### EXERCISE DIRECTIONS
Excluding pictures, what does the listing below contain from the line with "BT3: none -> 1.5V (plus +24V, minus 0V)" up to and including the line with "U1 pin FB: +24V -> SIG2", word for word?

### RECORDS PROVIDED
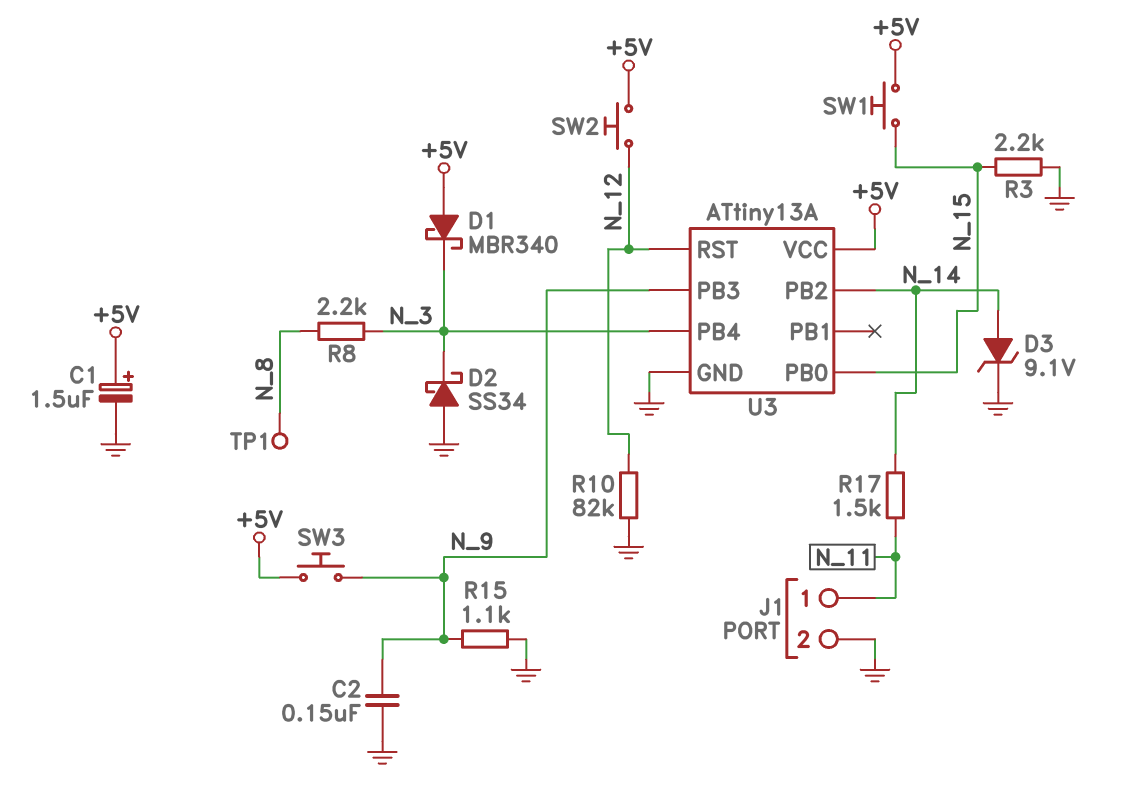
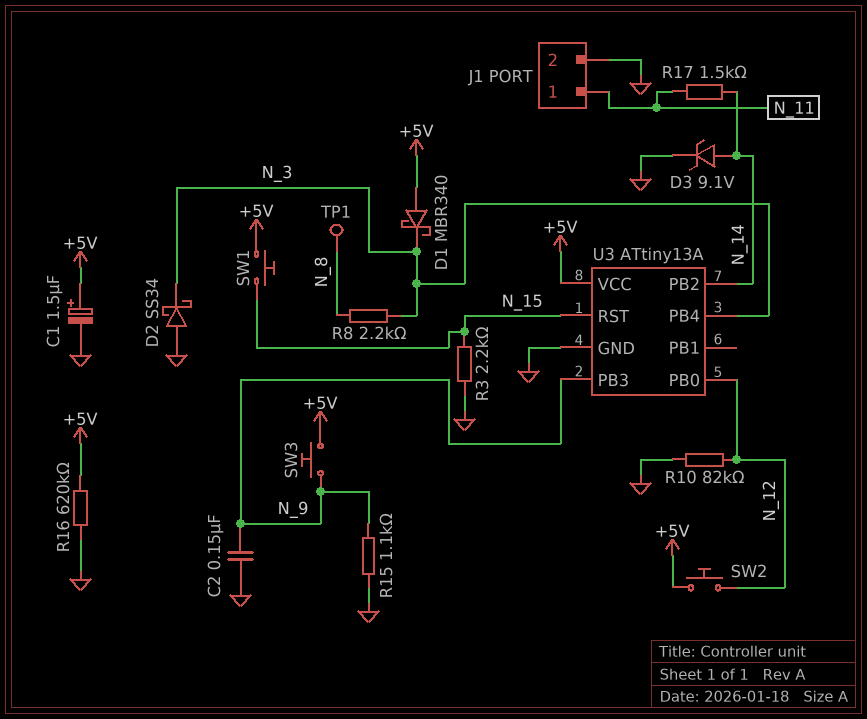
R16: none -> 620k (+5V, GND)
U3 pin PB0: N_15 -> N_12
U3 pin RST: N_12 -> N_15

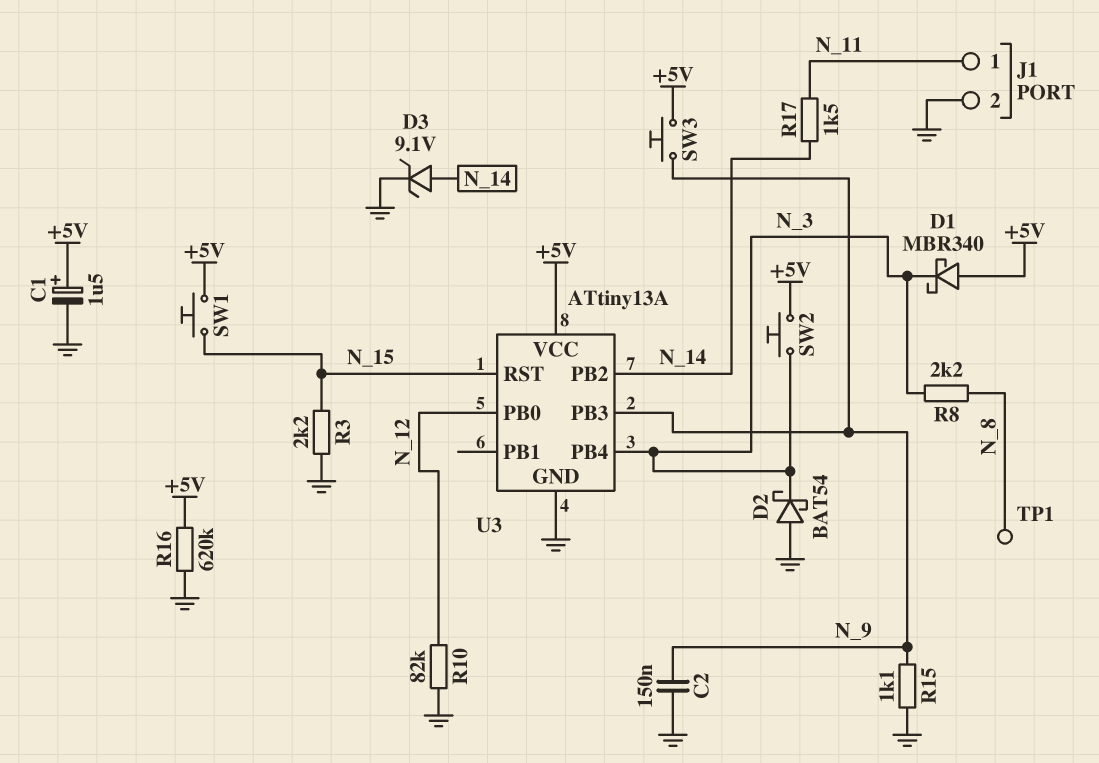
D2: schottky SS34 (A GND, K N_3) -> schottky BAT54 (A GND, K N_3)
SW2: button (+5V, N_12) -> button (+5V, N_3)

--

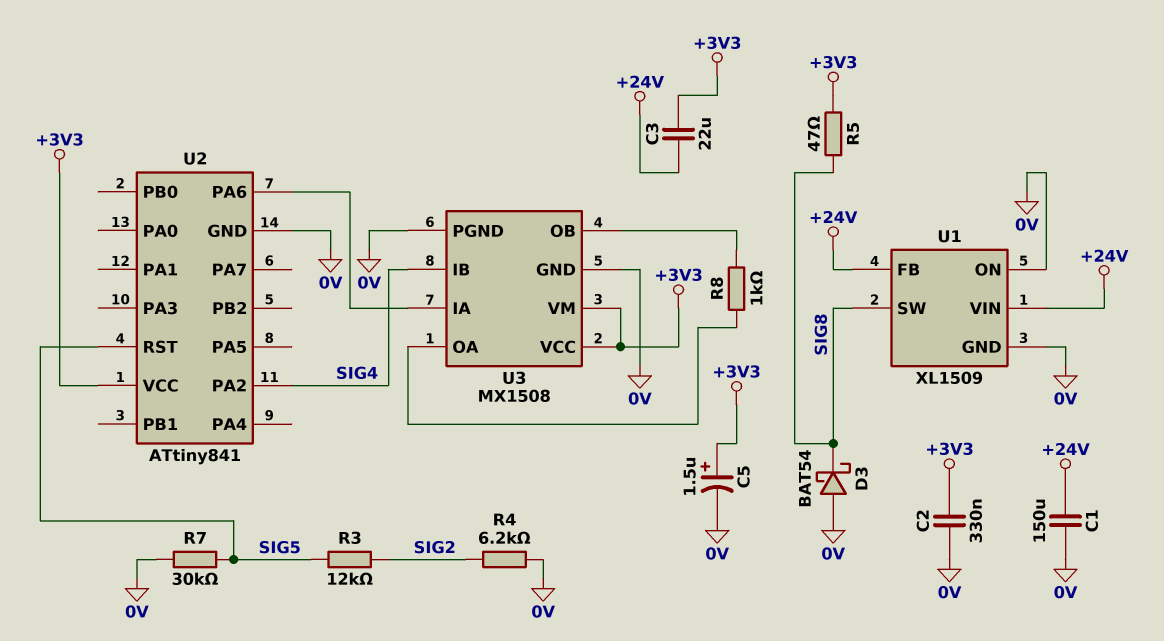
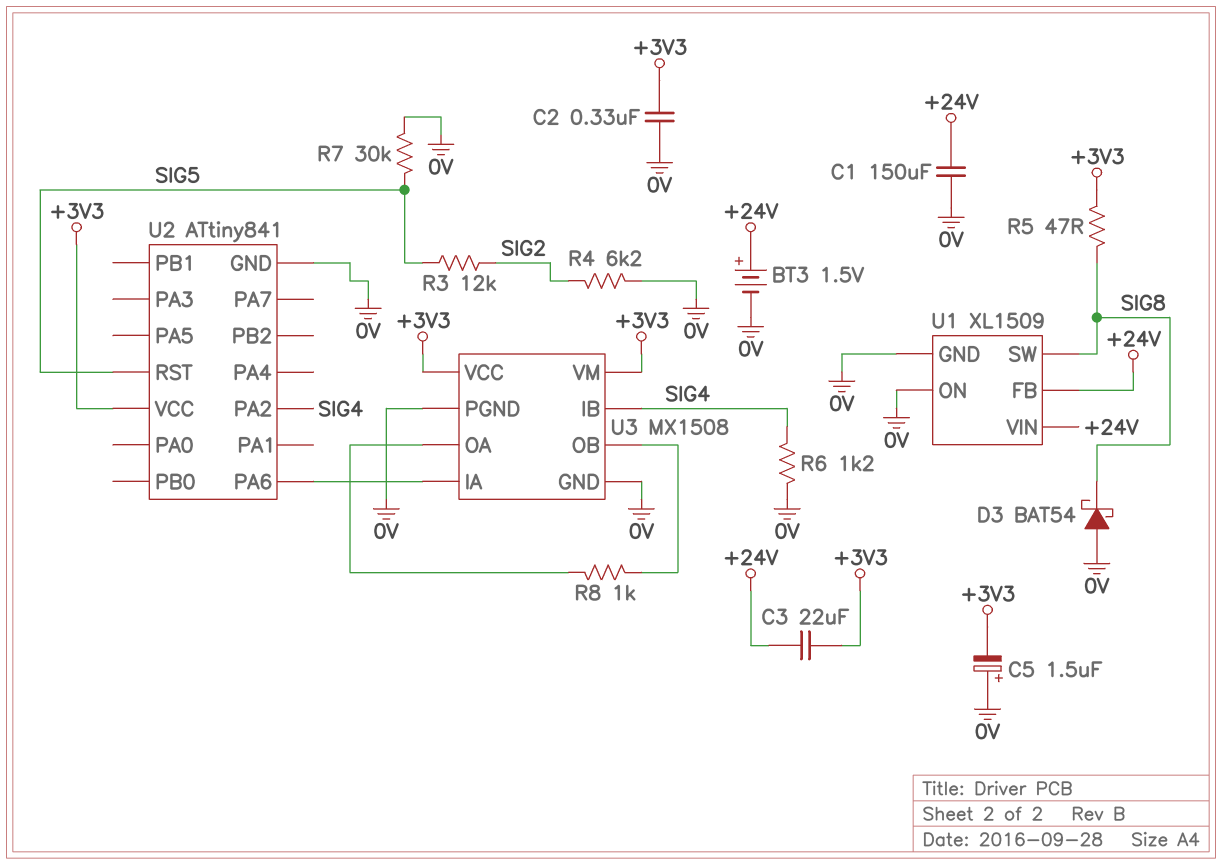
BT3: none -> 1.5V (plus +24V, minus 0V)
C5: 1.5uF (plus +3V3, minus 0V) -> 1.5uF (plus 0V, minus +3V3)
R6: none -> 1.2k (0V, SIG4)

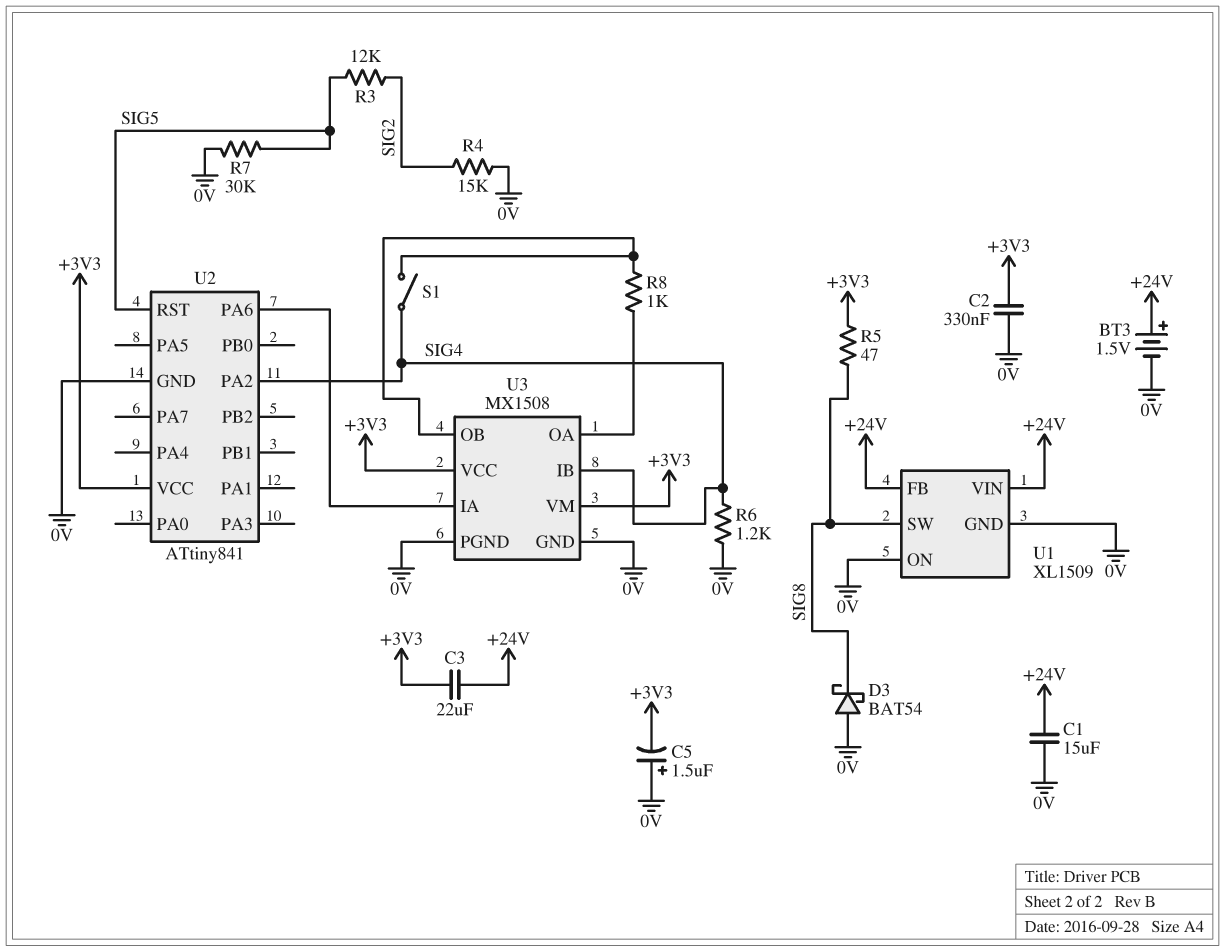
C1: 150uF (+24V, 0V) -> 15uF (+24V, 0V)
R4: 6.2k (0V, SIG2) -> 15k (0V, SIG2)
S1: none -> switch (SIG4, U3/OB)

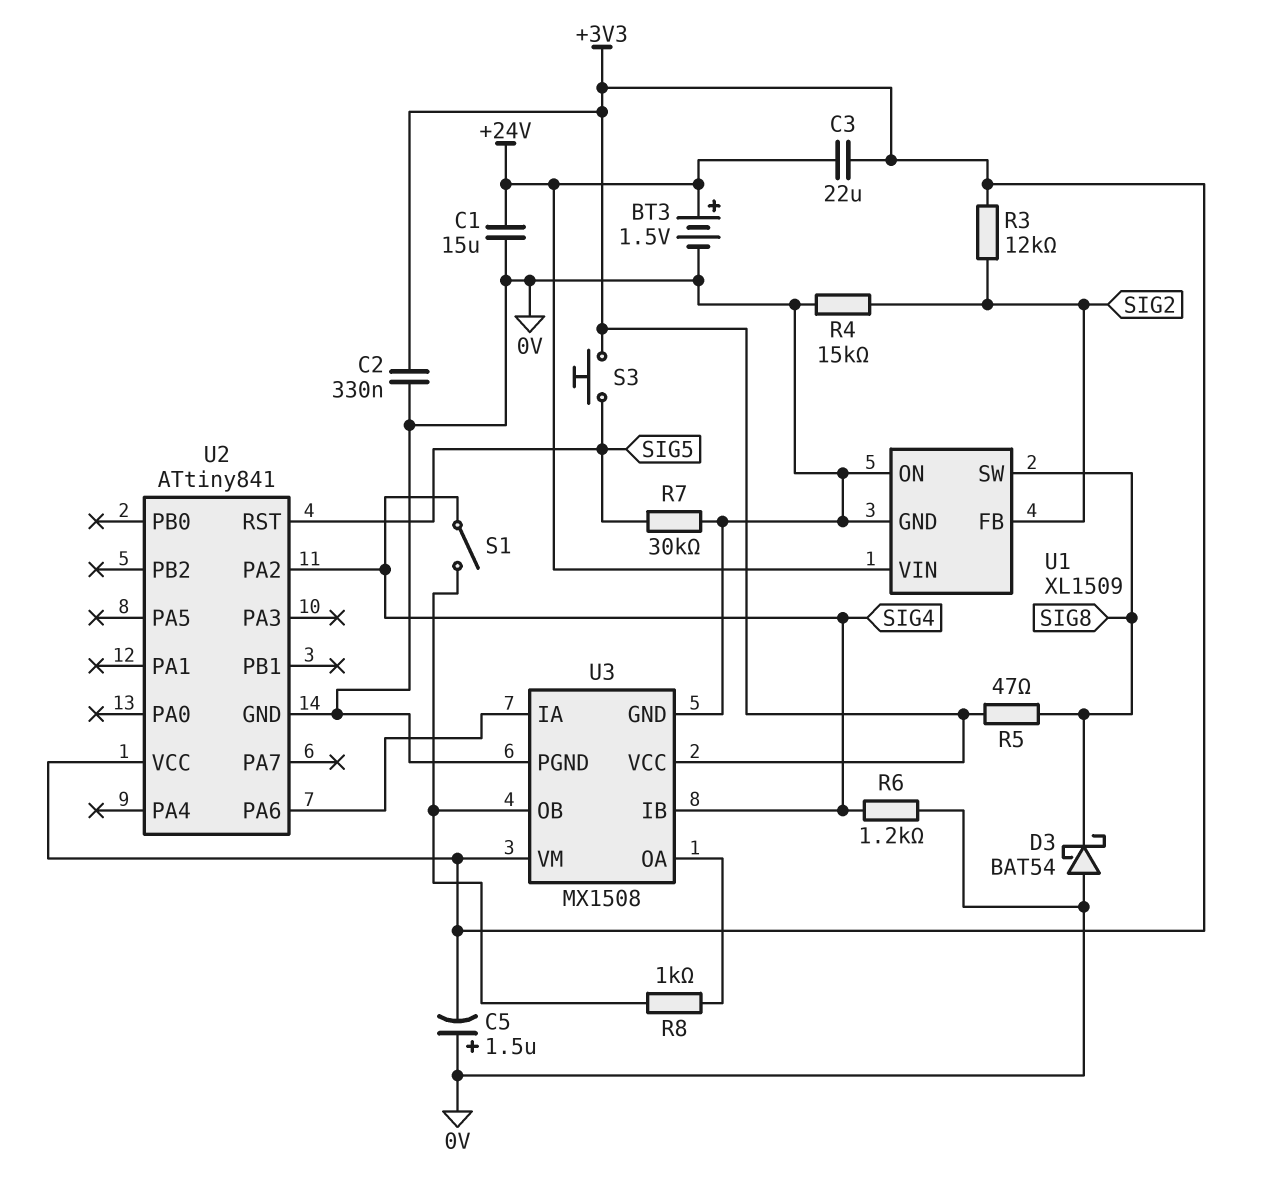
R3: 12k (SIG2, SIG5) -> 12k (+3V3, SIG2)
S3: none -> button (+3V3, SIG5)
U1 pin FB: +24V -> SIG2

### RESPONSE
BT3: none -> 1.5V (plus +24V, minus 0V)
C5: 1.5uF (plus +3V3, minus 0V) -> 1.5uF (plus 0V, minus +3V3)
R6: none -> 1.2k (0V, SIG4)

C1: 150uF (+24V, 0V) -> 15uF (+24V, 0V)
R4: 6.2k (0V, SIG2) -> 15k (0V, SIG2)
S1: none -> switch (SIG4, U3/OB)

R3: 12k (SIG2, SIG5) -> 12k (+3V3, SIG2)
S3: none -> button (+3V3, SIG5)
U1 pin FB: +24V -> SIG2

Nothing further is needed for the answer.